[[ Records to use, beginning ]]

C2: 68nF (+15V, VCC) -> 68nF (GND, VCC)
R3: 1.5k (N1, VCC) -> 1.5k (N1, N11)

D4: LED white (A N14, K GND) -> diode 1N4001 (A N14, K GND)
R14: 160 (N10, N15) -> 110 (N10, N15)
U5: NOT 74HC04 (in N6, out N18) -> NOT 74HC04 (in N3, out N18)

[[ Records to use, end ]]

What this task involves >> Your task is to return all of the material exactly.

Exercise output >>
C2: 68nF (+15V, VCC) -> 68nF (GND, VCC)
R3: 1.5k (N1, VCC) -> 1.5k (N1, N11)

D4: LED white (A N14, K GND) -> diode 1N4001 (A N14, K GND)
R14: 160 (N10, N15) -> 110 (N10, N15)
U5: NOT 74HC04 (in N6, out N18) -> NOT 74HC04 (in N3, out N18)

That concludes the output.